- **Assigned task**
Scan the entries for the word "watering" and return every line that has it.

··········

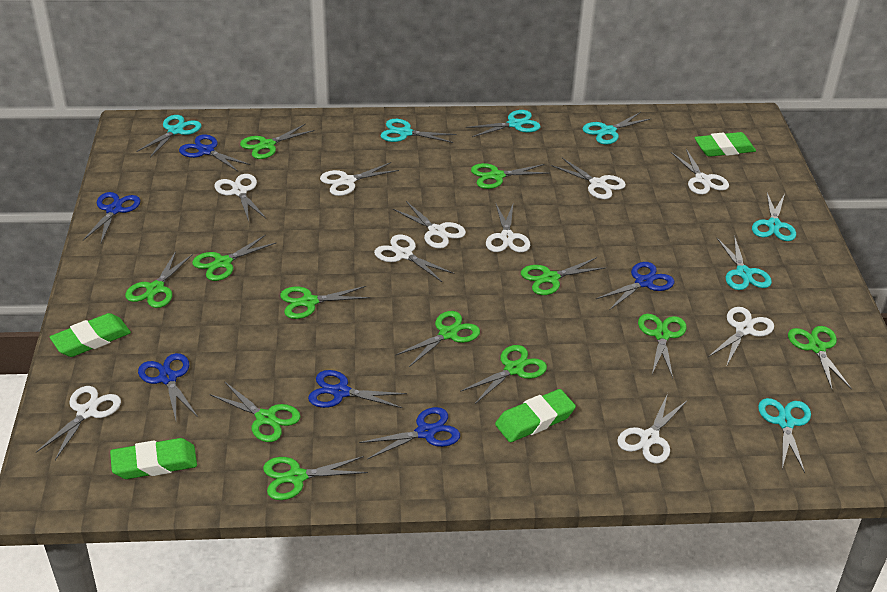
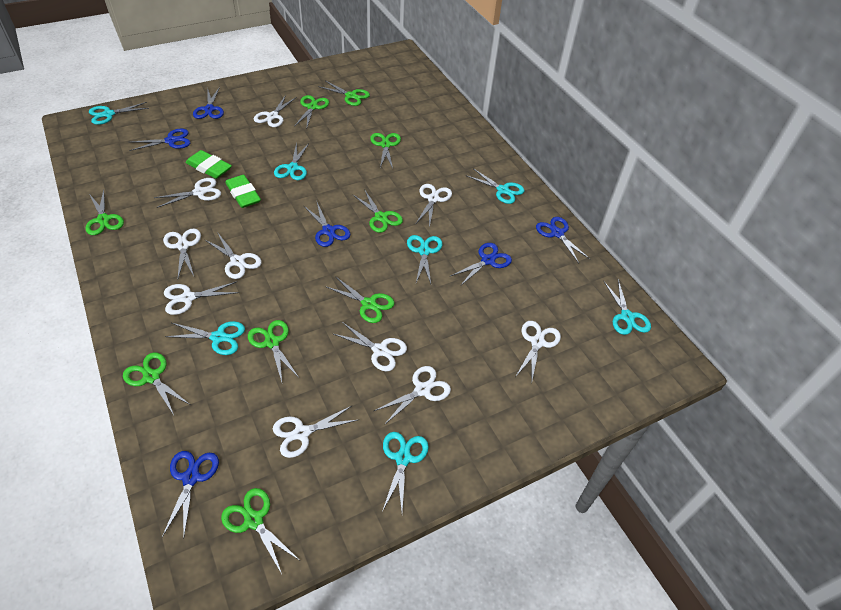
green eraser: 4 -> 2
green scissors: 12 -> 9

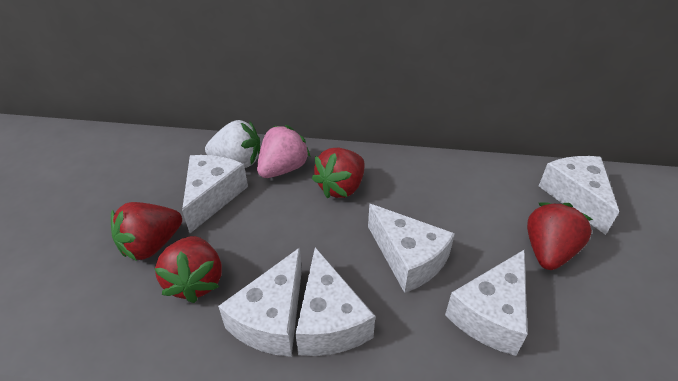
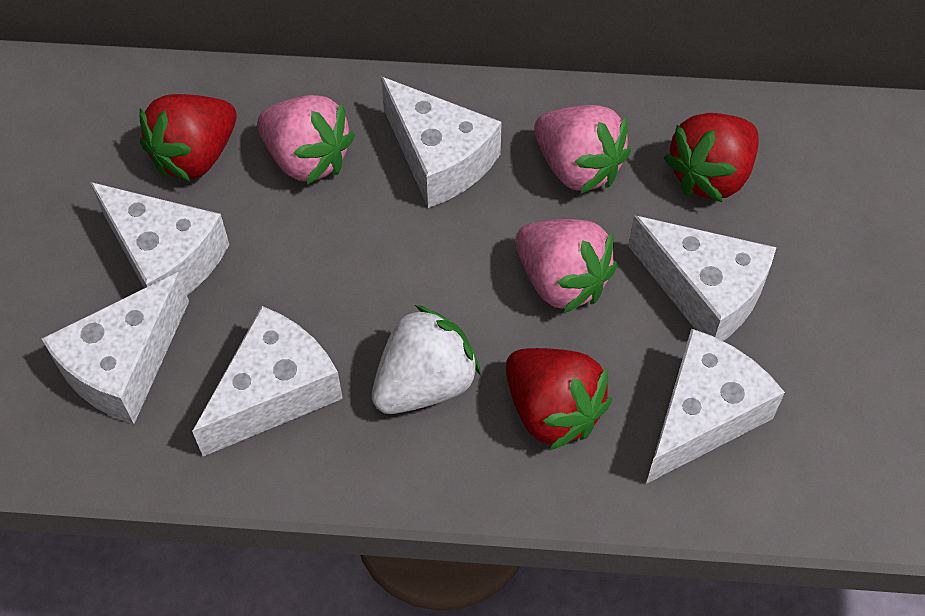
pink strawberry: 1 -> 3
red strawberry: 4 -> 3

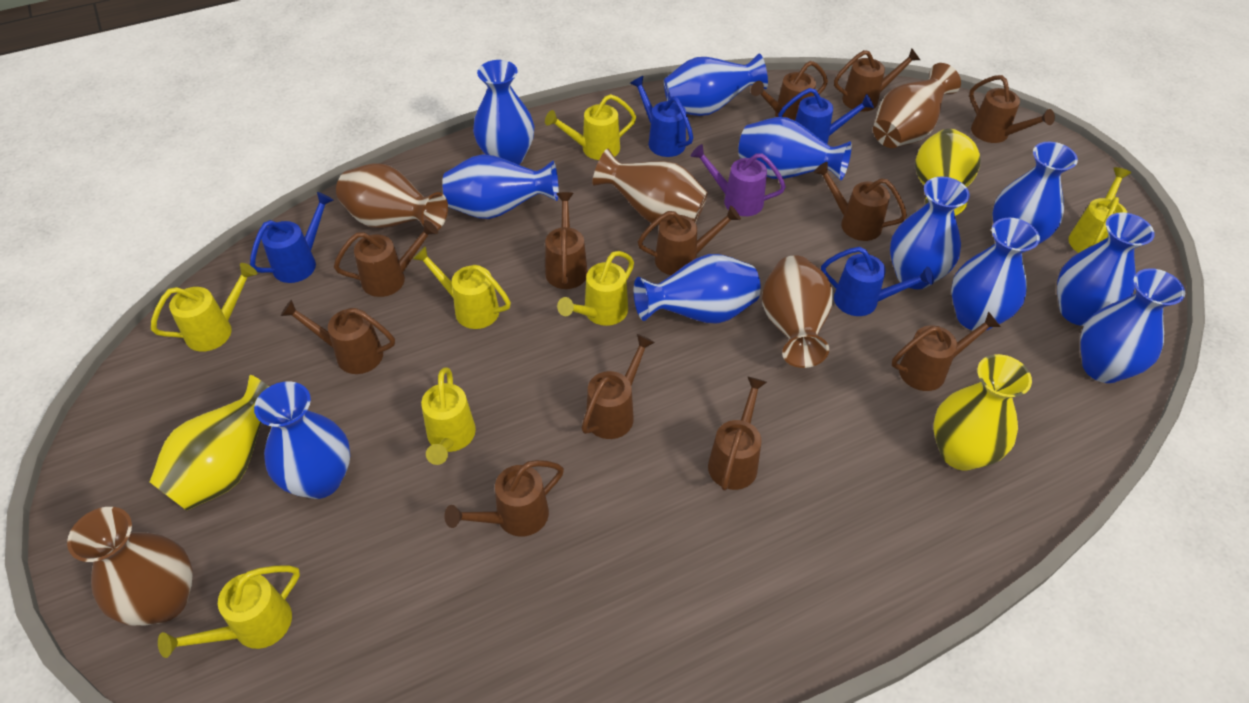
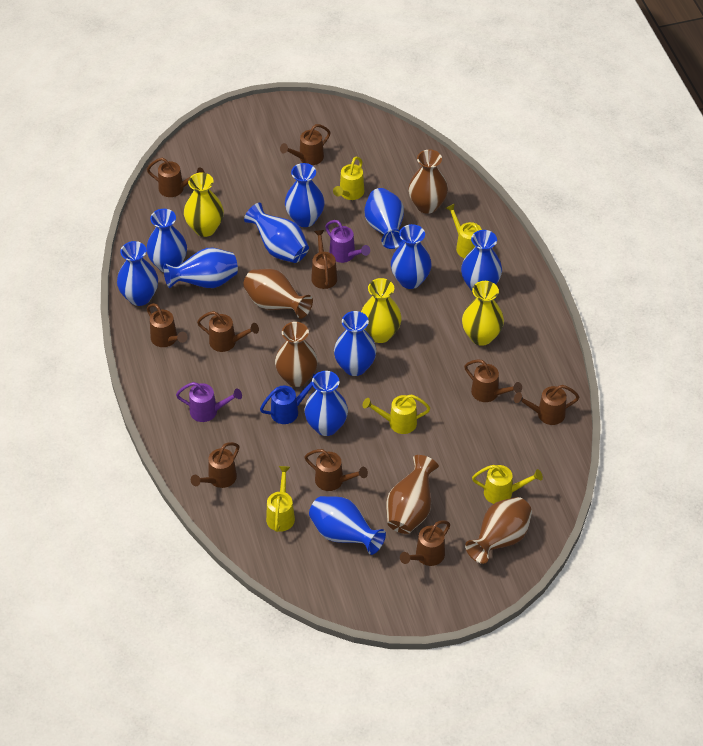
blue watering can: 4 -> 1
brown watering can: 12 -> 10
purple watering can: 1 -> 2
yellow watering can: 7 -> 5

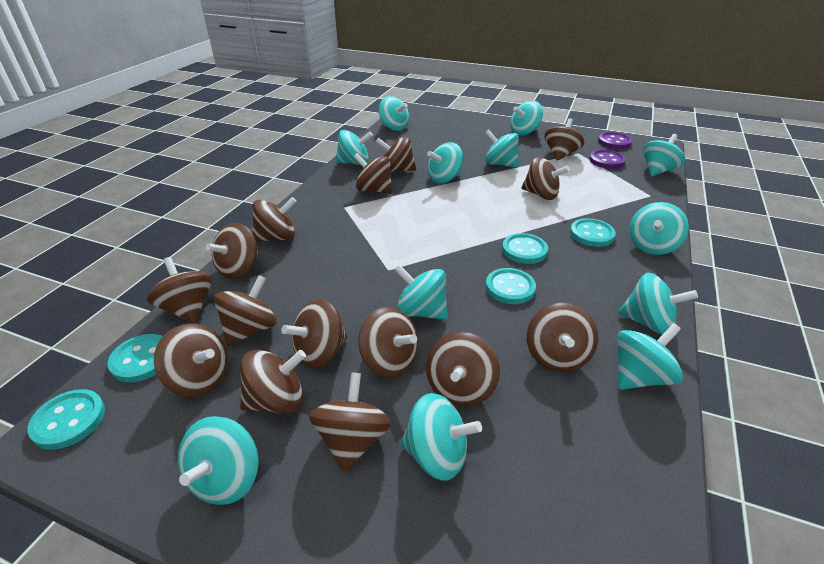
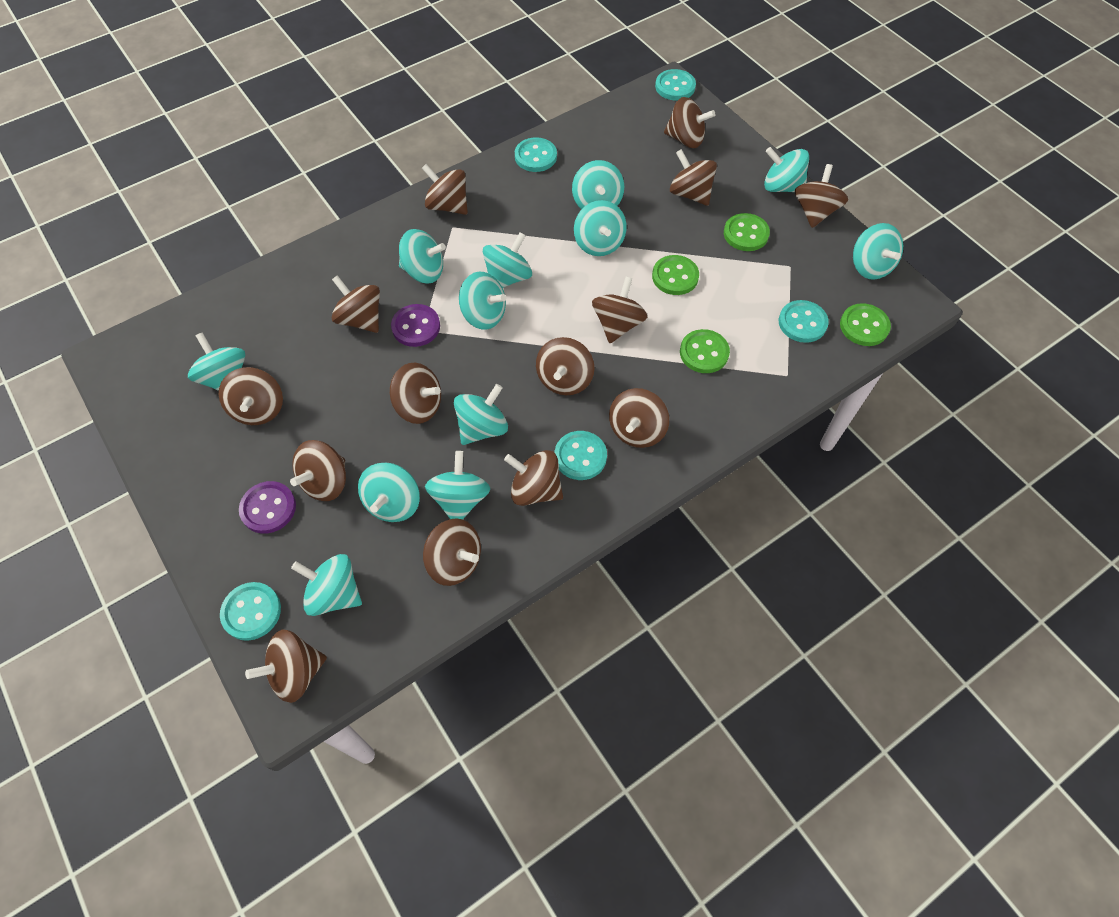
brown spinning top: 15 -> 14
green button: 0 -> 4

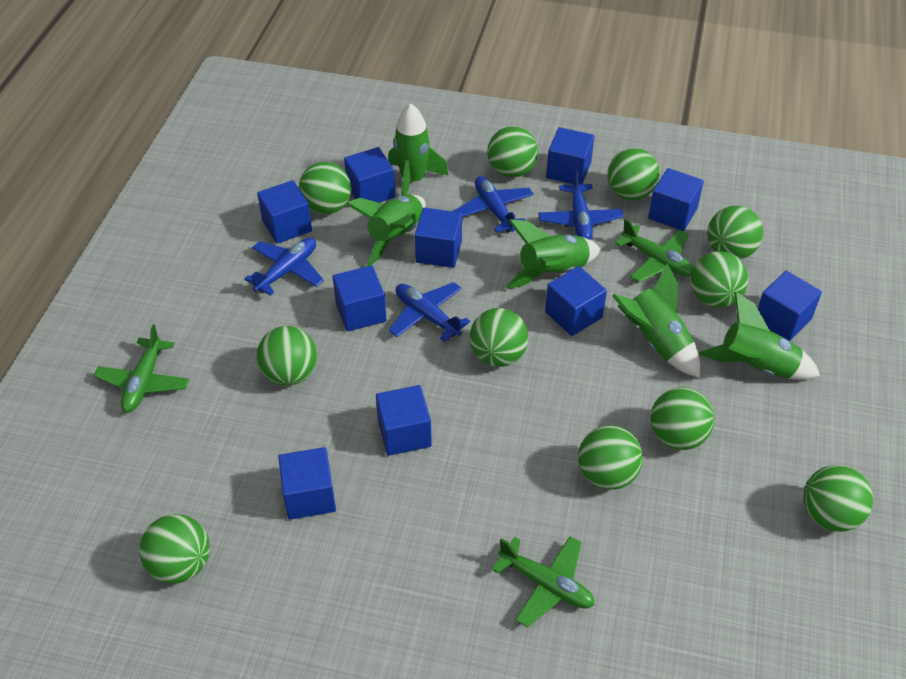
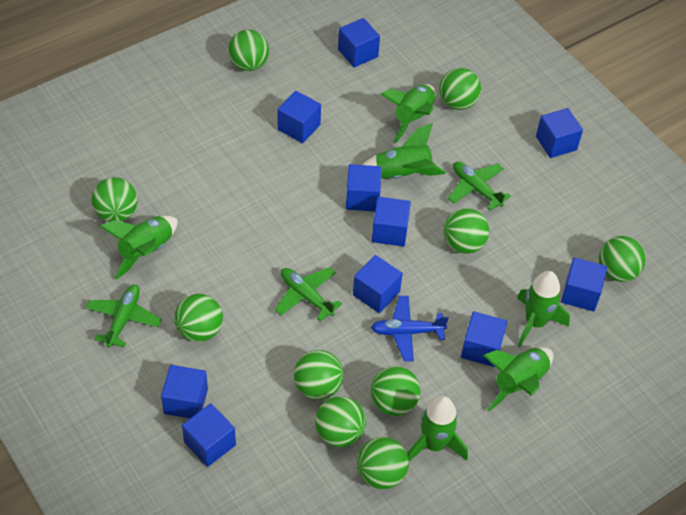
blue plane: 4 -> 1
green ball: 11 -> 10
green rocket: 5 -> 6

··········

- **Response to the exercise**
blue watering can: 4 -> 1
brown watering can: 12 -> 10
purple watering can: 1 -> 2
yellow watering can: 7 -> 5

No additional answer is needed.